Supplied data>
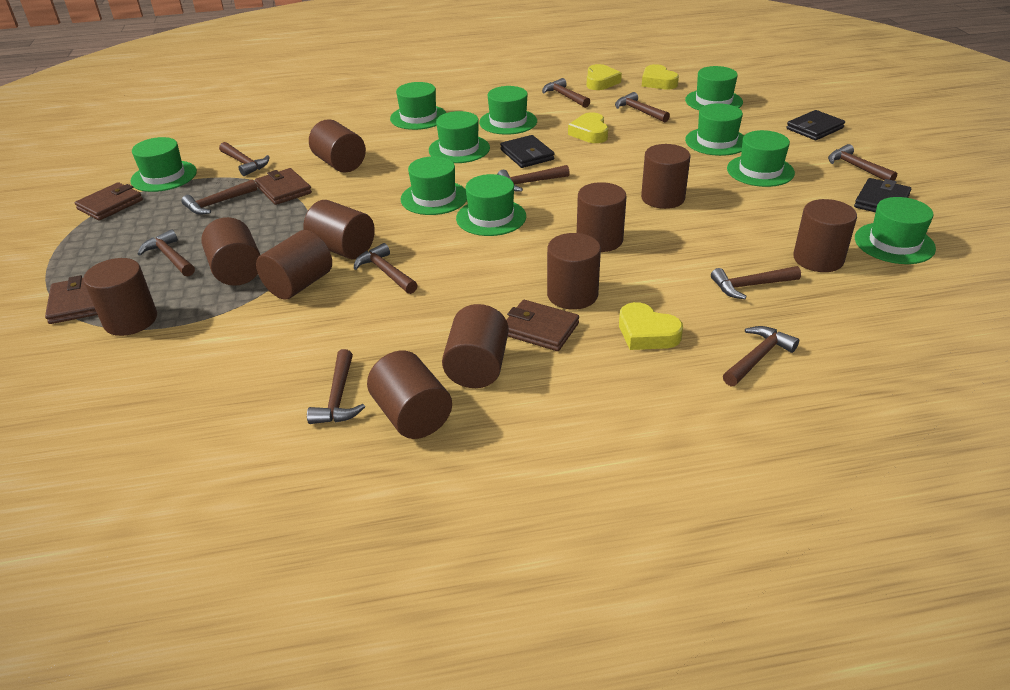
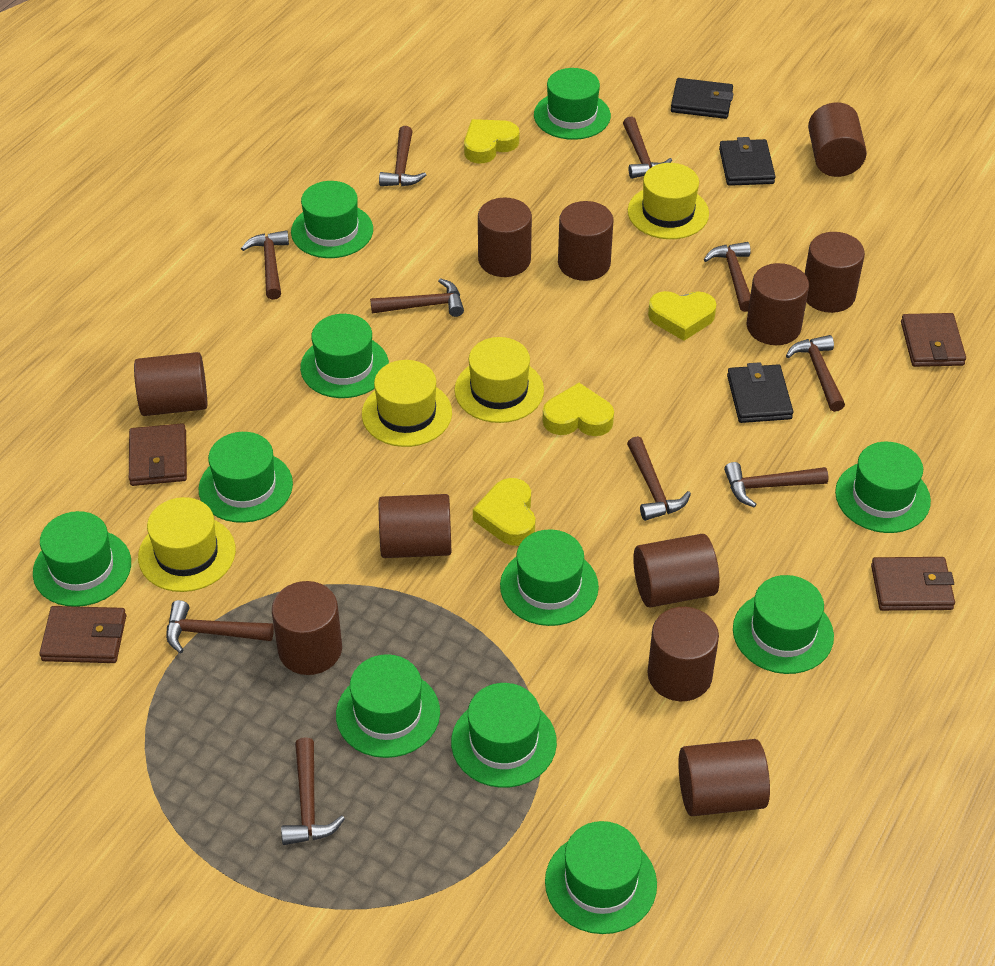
brown hammer: 11 -> 10
green hat: 10 -> 11
yellow hat: 0 -> 4

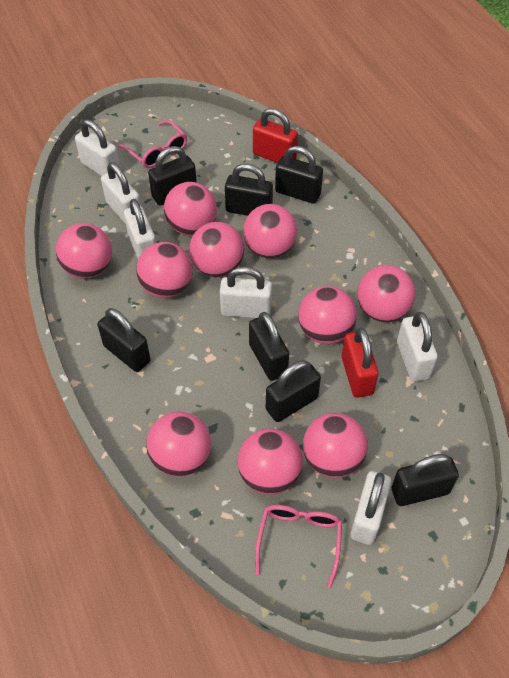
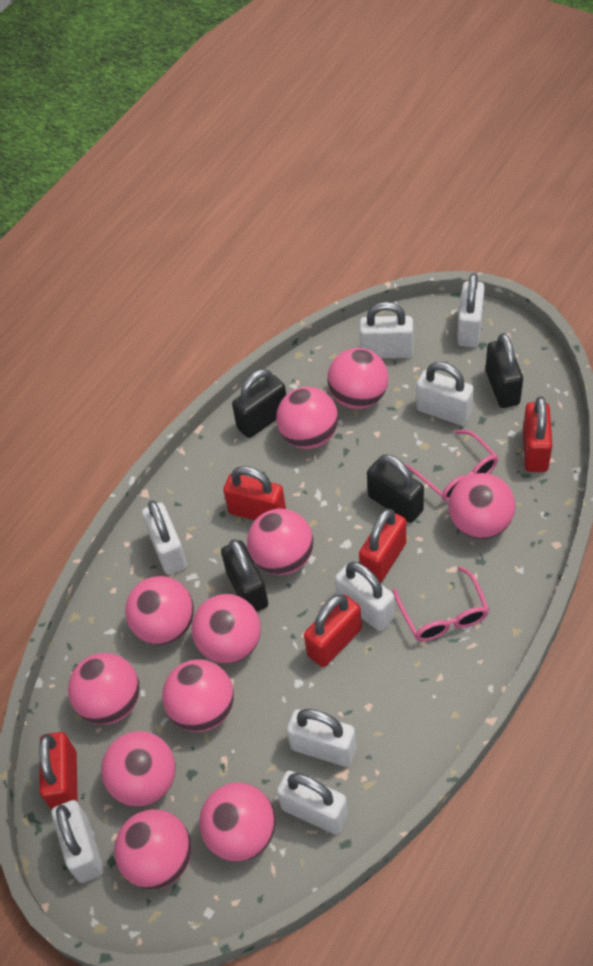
black padlock: 7 -> 4
pink ball: 10 -> 11
red padlock: 2 -> 5
white padlock: 6 -> 8

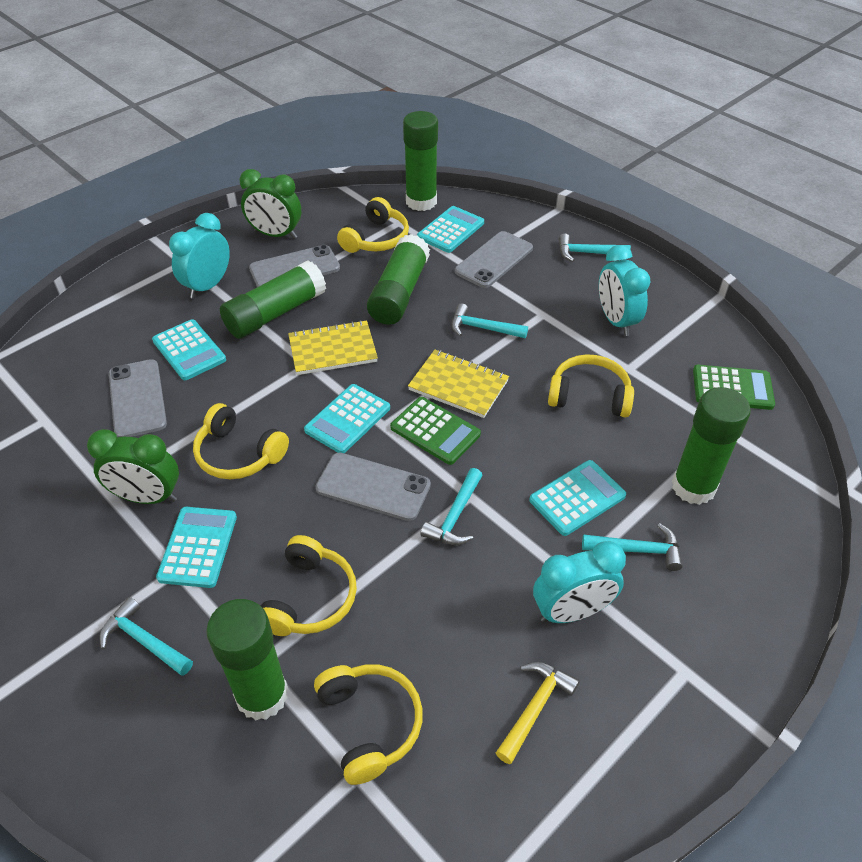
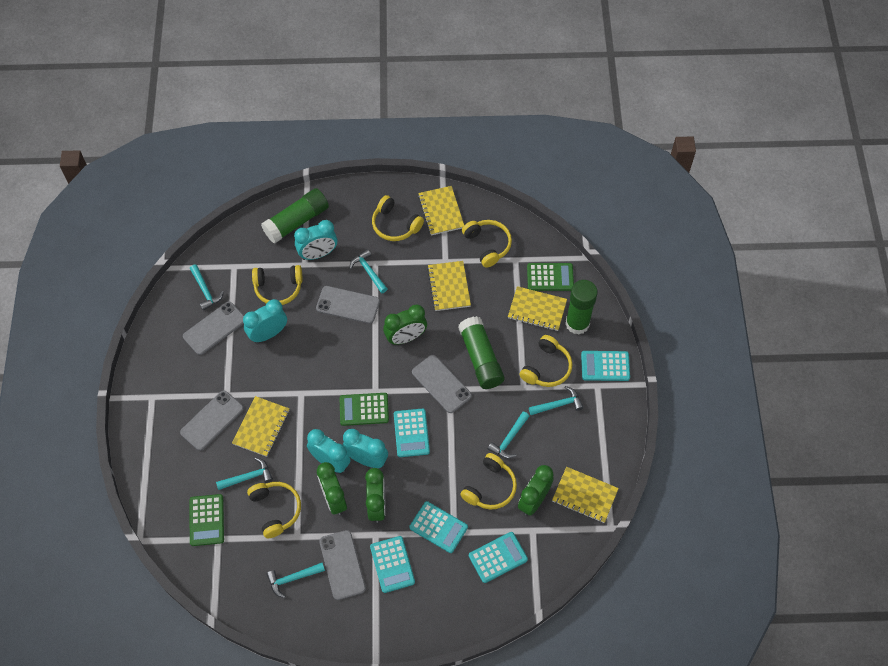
green calculator: 2 -> 3
green clock: 2 -> 4
green glue stick: 5 -> 3
grey phone: 4 -> 5
turquoise clock: 3 -> 4
turquoise hammer: 5 -> 6
yellow hammer: 1 -> 0
yellow headphones: 5 -> 6
yellow notebook: 2 -> 5

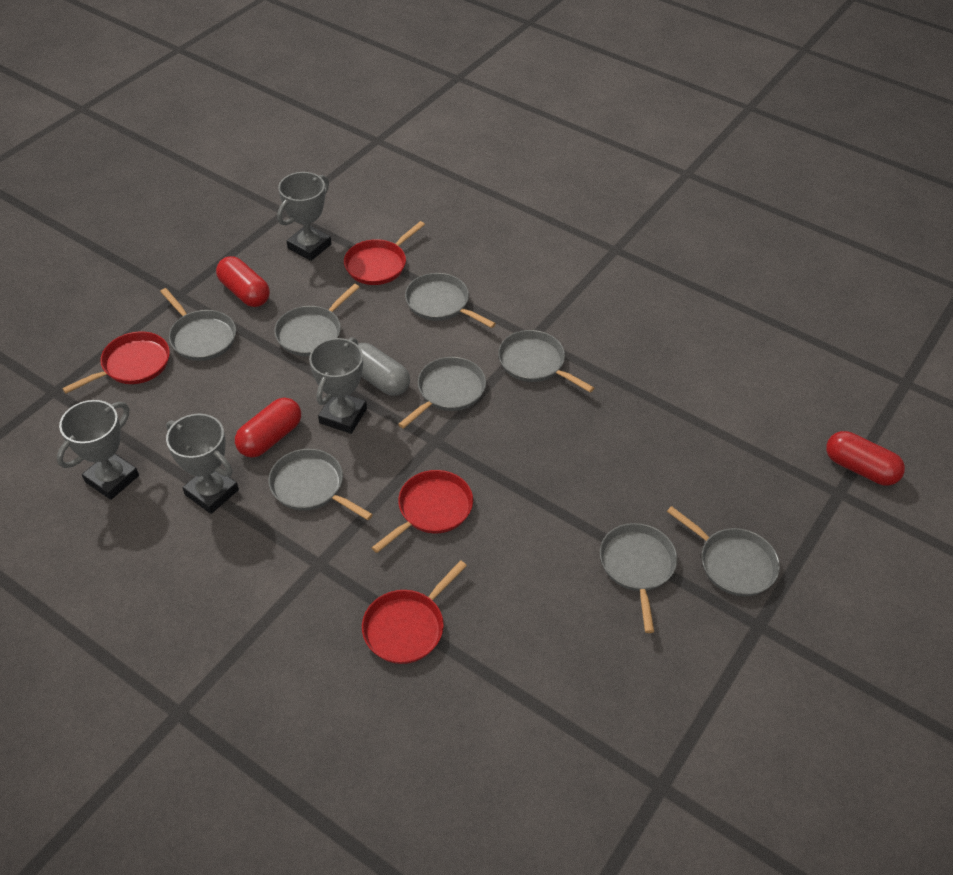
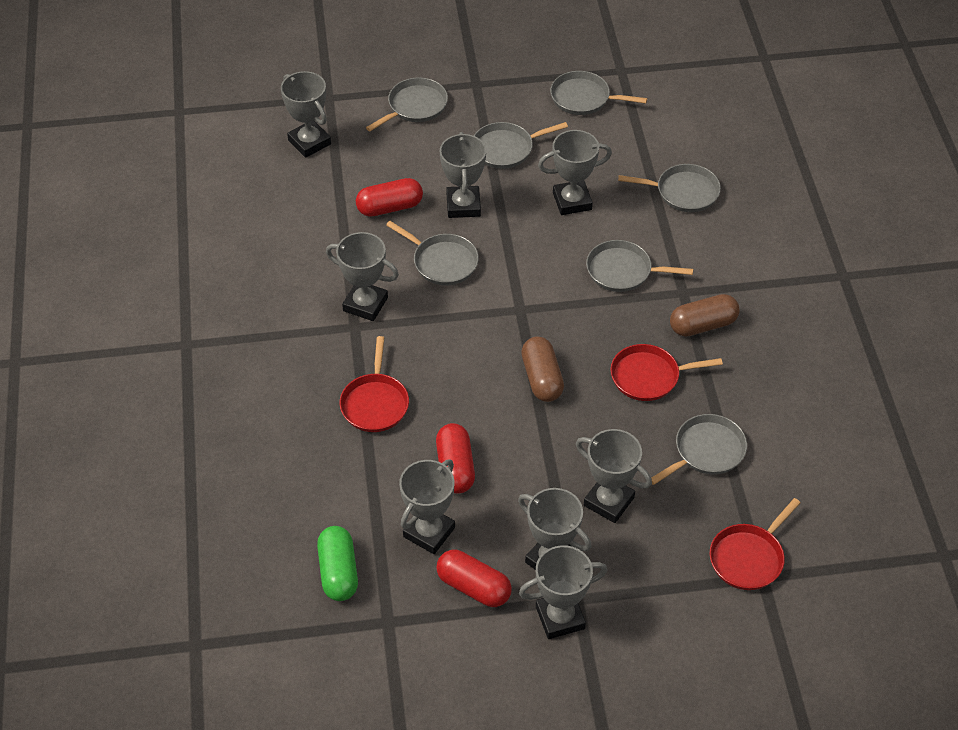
brown capsule: 0 -> 2
green capsule: 0 -> 1
grey capsule: 1 -> 0
grey pan: 8 -> 7
grey trophy: 4 -> 8
red pan: 4 -> 3

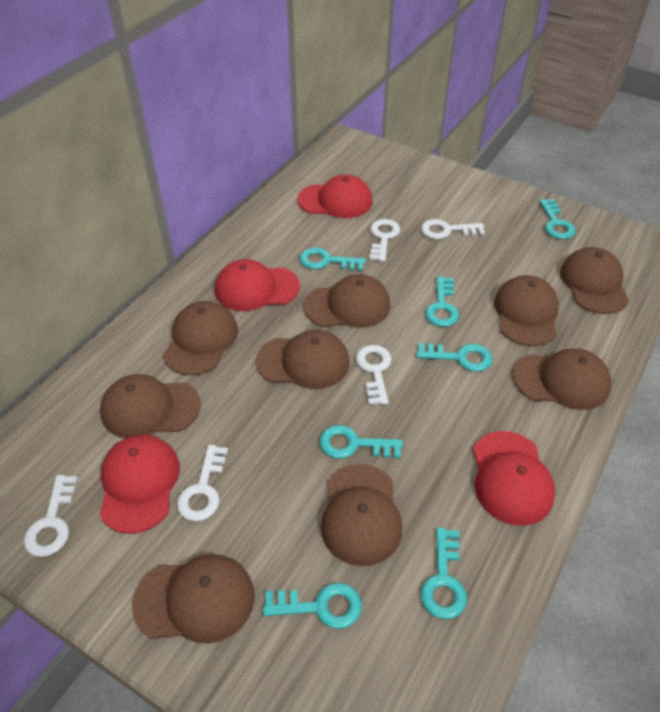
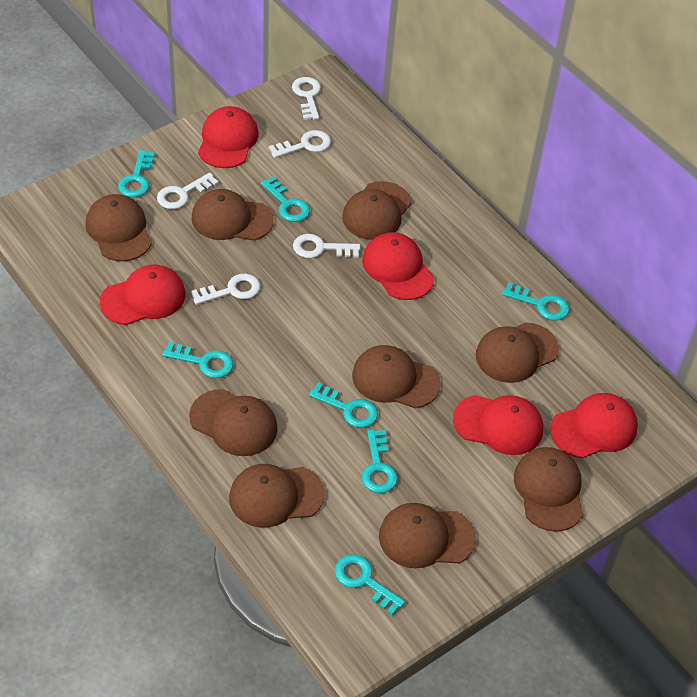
red cap: 4 -> 5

Problem description> The answer consists solely of the lines from the one holding "yellow notebook: 2 -> 5" through the last line of the entries above, set down verbatim, without any pictures.

Exercise answer>
yellow notebook: 2 -> 5

brown capsule: 0 -> 2
green capsule: 0 -> 1
grey capsule: 1 -> 0
grey pan: 8 -> 7
grey trophy: 4 -> 8
red pan: 4 -> 3

red cap: 4 -> 5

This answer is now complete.